[Itemized modification records]
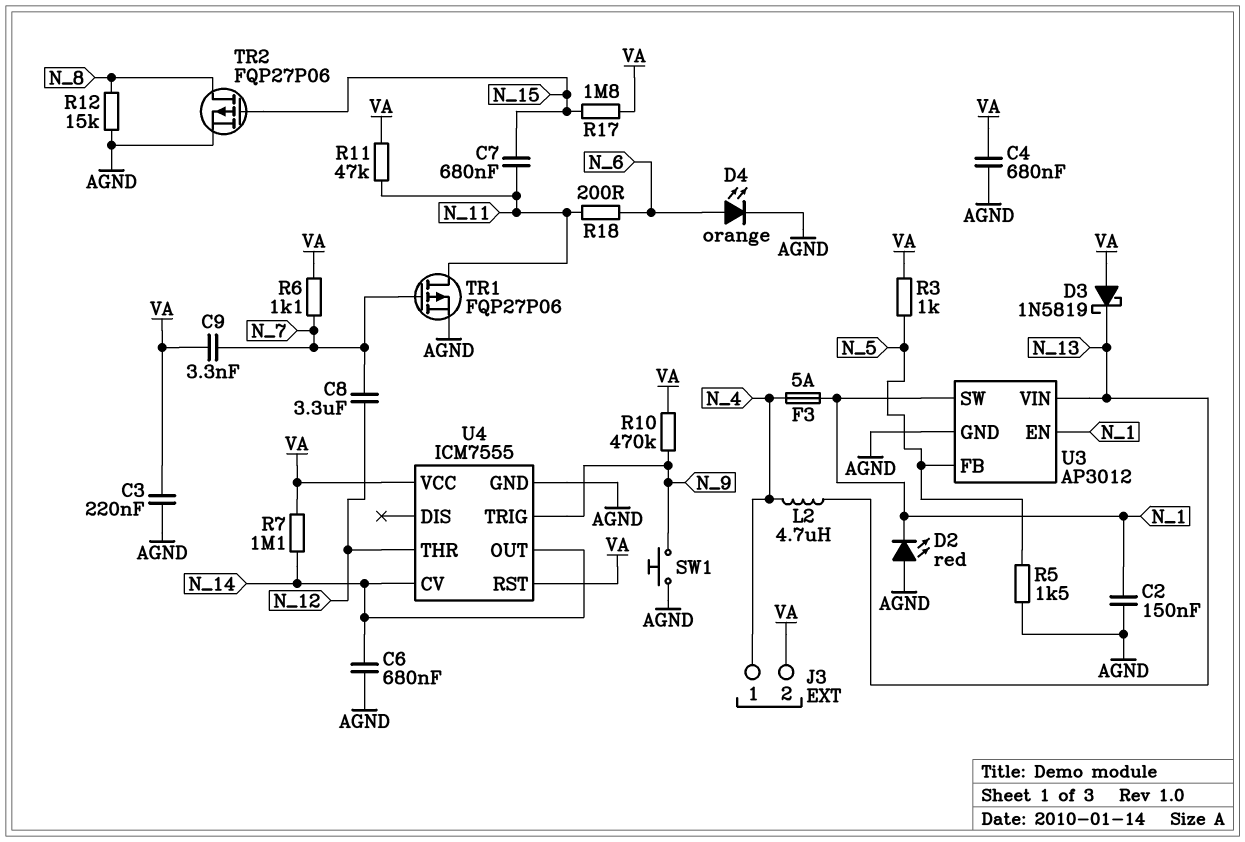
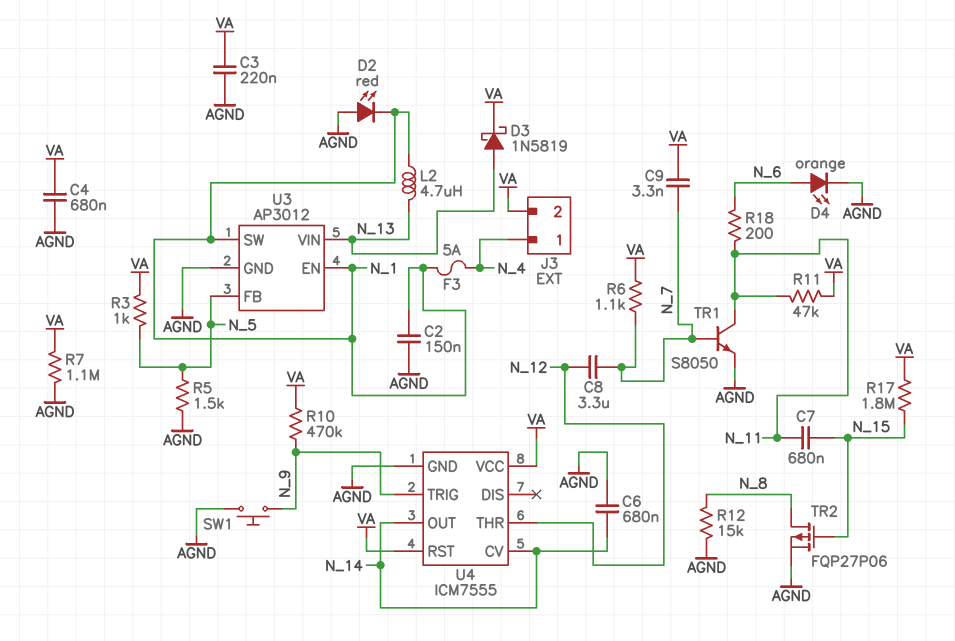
D3: schottky 1N5819 (A VA, K N_13) -> schottky 1N5819 (A N_13, K VA)
L2: 4.7uH (N_4, N_13) -> 4.7uH (N_1, N_13)
R7: 1.1M (N_14, VA) -> 1.1M (AGND, VA)
TR1: PMOS FQP27P06 (G N_7, D N_11, S AGND) -> NPN S8050 (B N_7, C N_11, E AGND)

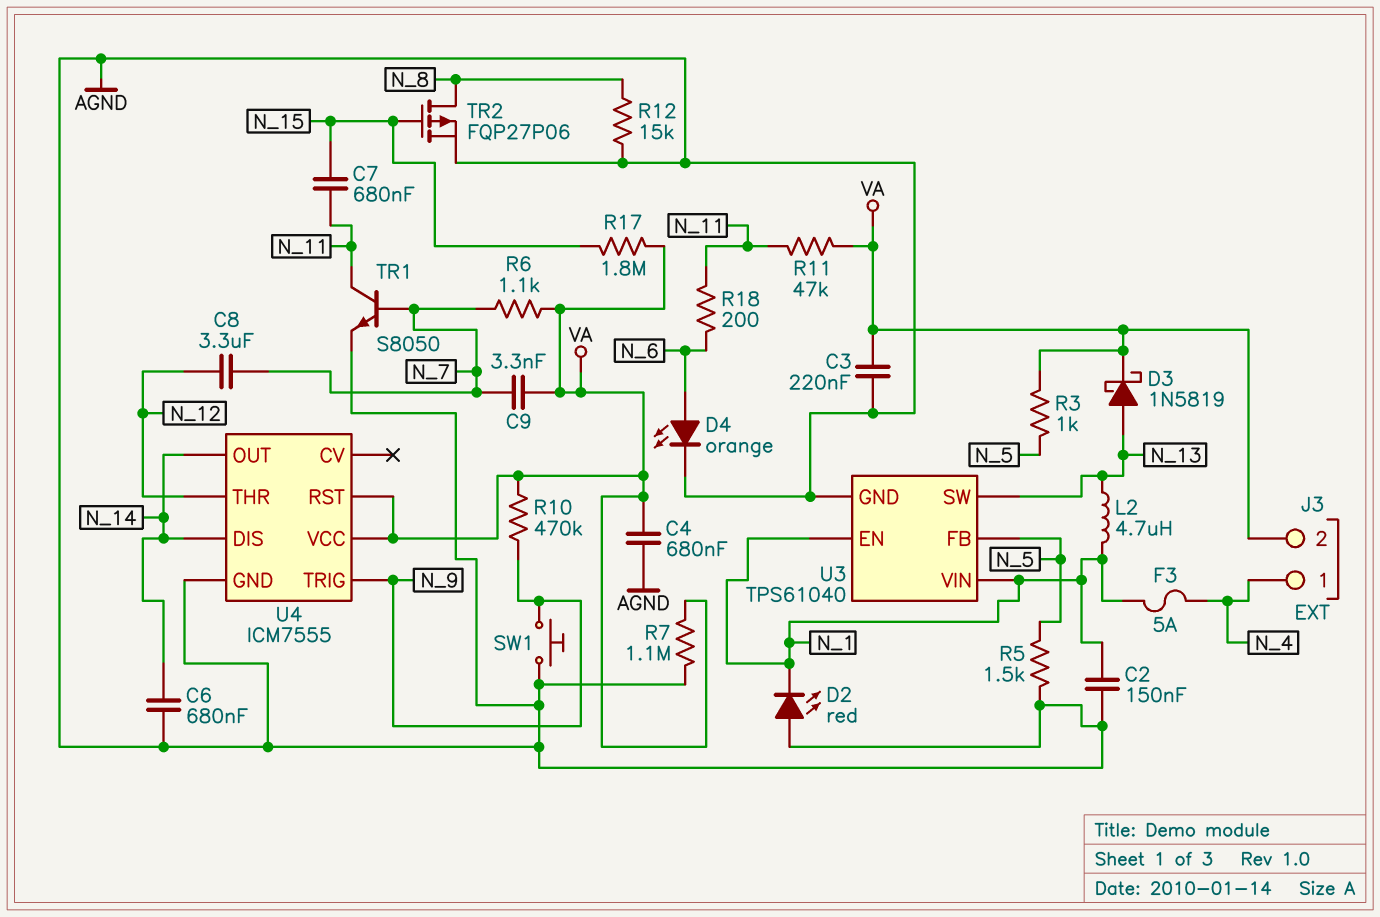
U3: AP3012 -> TPS61040
U3 pin SW: N_1 -> N_13
U3 pin VIN: N_13 -> N_1
U4 pin CV: N_14 -> none
U4 pin DIS: none -> N_14

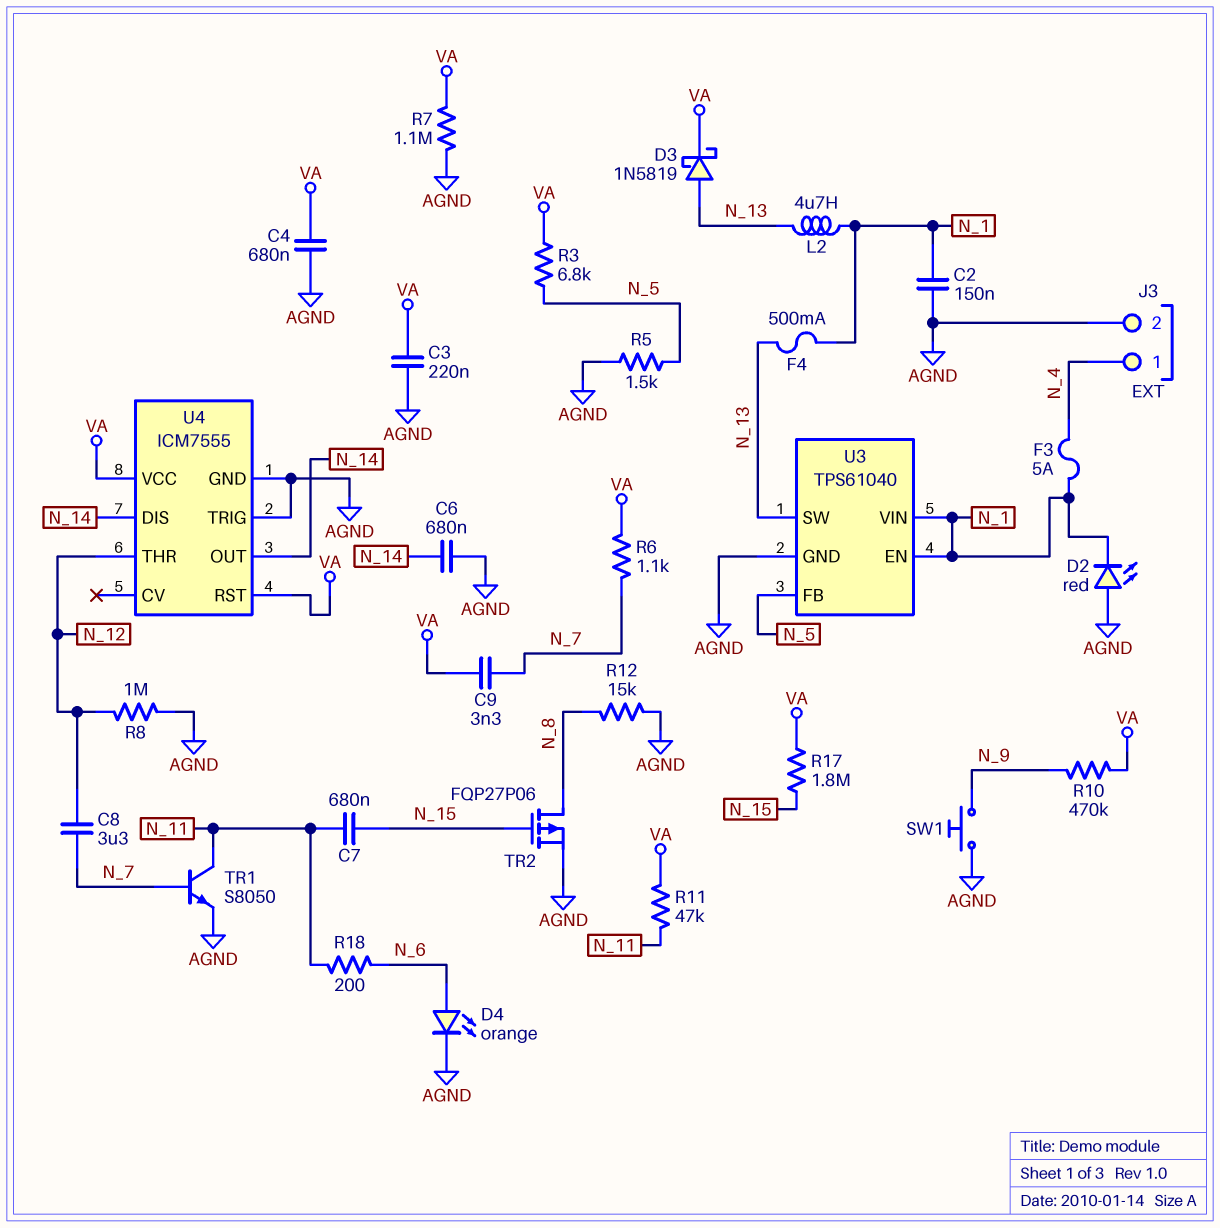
F4: none -> 500mA (N_1, N_13)
J3 pin 2: VA -> AGND
R3: 1k (N_5, VA) -> 6.8k (N_5, VA)
R8: none -> 1M (AGND, N_12)
U4 pin TRIG: N_9 -> AGND

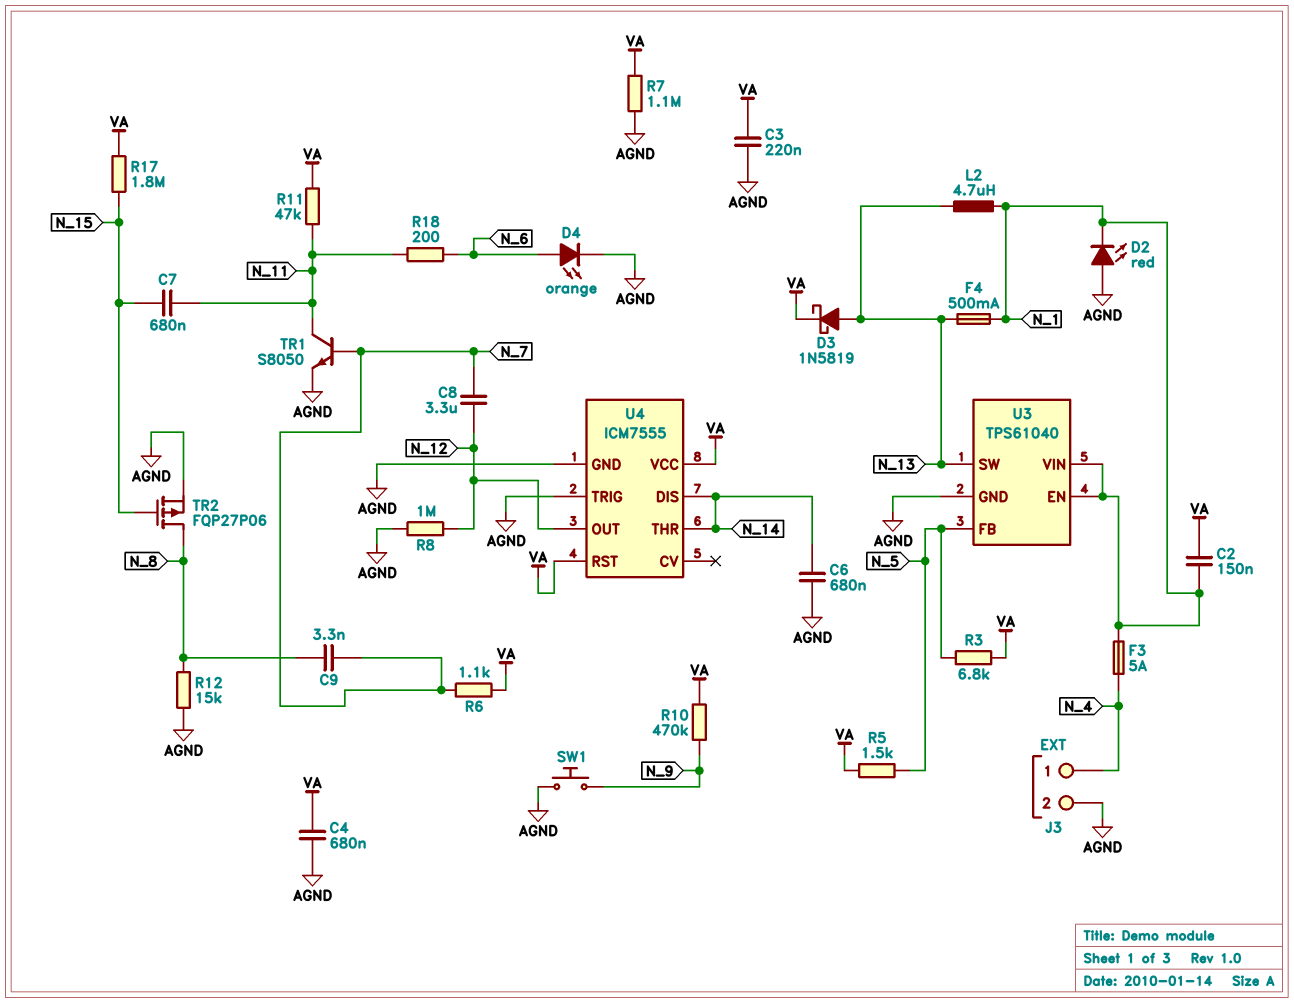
C2: 150nF (AGND, N_1) -> 150nF (N_1, VA)
C9: 3.3nF (N_7, VA) -> 3.3nF (N_7, N_8)
R5: 1.5k (AGND, N_5) -> 1.5k (N_5, VA)
U4 pin OUT: N_14 -> N_12
U4 pin THR: N_12 -> N_14

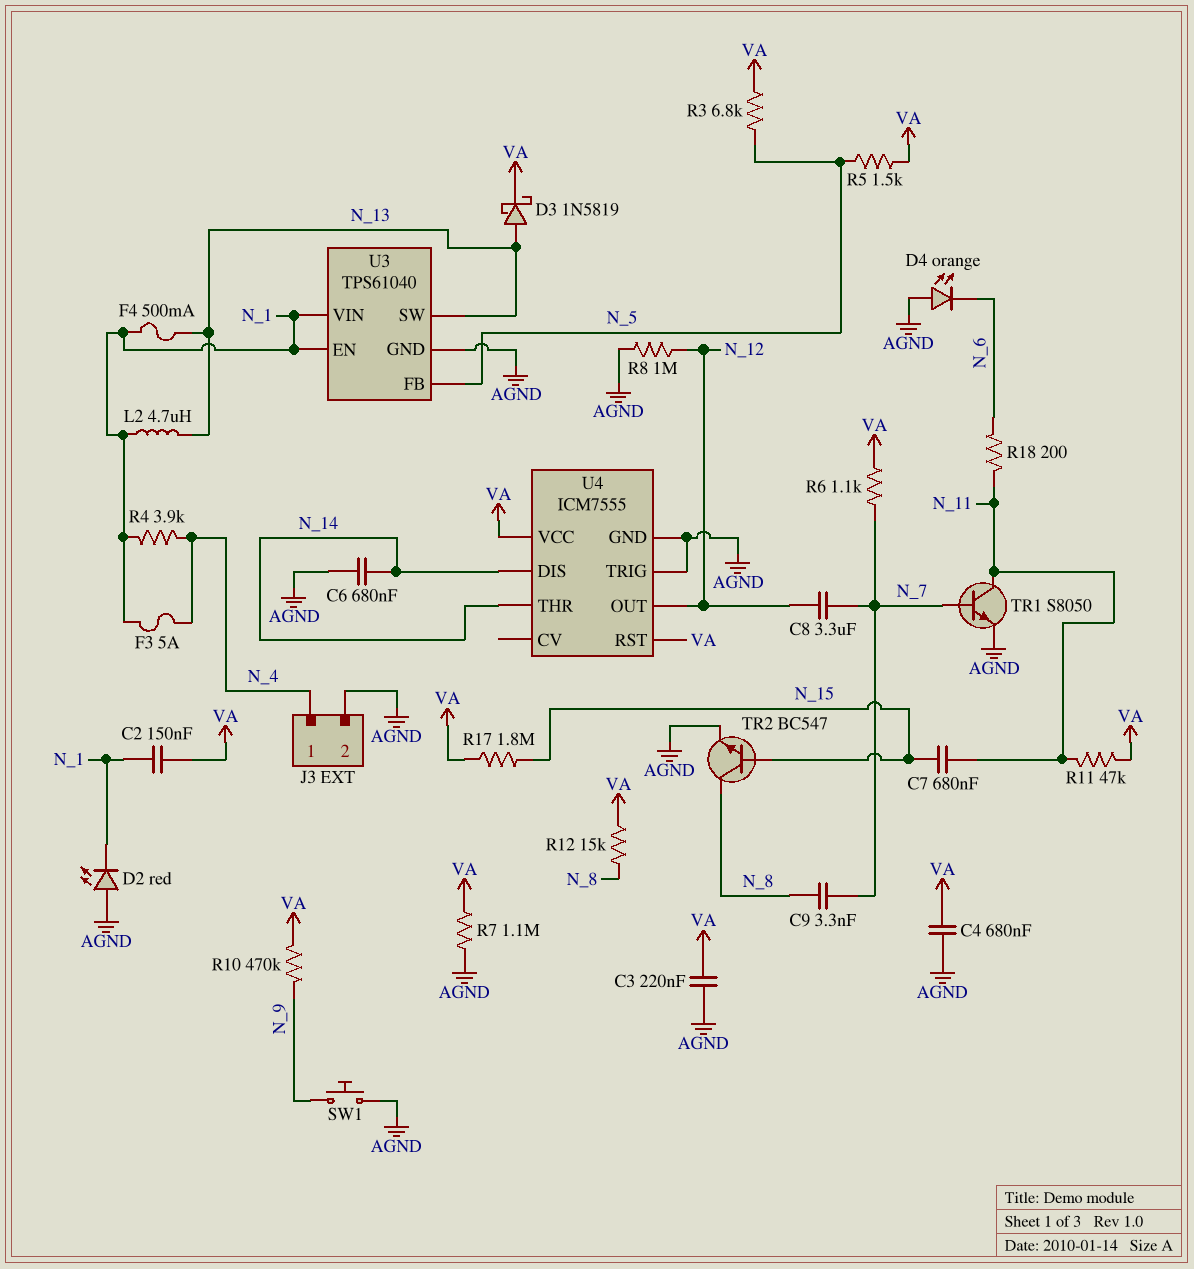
D4: LED orange (A N_6, K AGND) -> LED orange (A AGND, K N_6)
R4: none -> 3.9k (N_1, N_4)
R12: 15k (AGND, N_8) -> 15k (N_8, VA)
TR2: PMOS FQP27P06 (G N_15, D N_8, S AGND) -> NPN BC547 (B N_15, C N_8, E AGND)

Your objective ▸ The copy you give must repeat each record character for character, but it must not include the pictures.

Exercise output ▸
D3: schottky 1N5819 (A VA, K N_13) -> schottky 1N5819 (A N_13, K VA)
L2: 4.7uH (N_4, N_13) -> 4.7uH (N_1, N_13)
R7: 1.1M (N_14, VA) -> 1.1M (AGND, VA)
TR1: PMOS FQP27P06 (G N_7, D N_11, S AGND) -> NPN S8050 (B N_7, C N_11, E AGND)

U3: AP3012 -> TPS61040
U3 pin SW: N_1 -> N_13
U3 pin VIN: N_13 -> N_1
U4 pin CV: N_14 -> none
U4 pin DIS: none -> N_14

F4: none -> 500mA (N_1, N_13)
J3 pin 2: VA -> AGND
R3: 1k (N_5, VA) -> 6.8k (N_5, VA)
R8: none -> 1M (AGND, N_12)
U4 pin TRIG: N_9 -> AGND

C2: 150nF (AGND, N_1) -> 150nF (N_1, VA)
C9: 3.3nF (N_7, VA) -> 3.3nF (N_7, N_8)
R5: 1.5k (AGND, N_5) -> 1.5k (N_5, VA)
U4 pin OUT: N_14 -> N_12
U4 pin THR: N_12 -> N_14

D4: LED orange (A N_6, K AGND) -> LED orange (A AGND, K N_6)
R4: none -> 3.9k (N_1, N_4)
R12: 15k (AGND, N_8) -> 15k (N_8, VA)
TR2: PMOS FQP27P06 (G N_15, D N_8, S AGND) -> NPN BC547 (B N_15, C N_8, E AGND)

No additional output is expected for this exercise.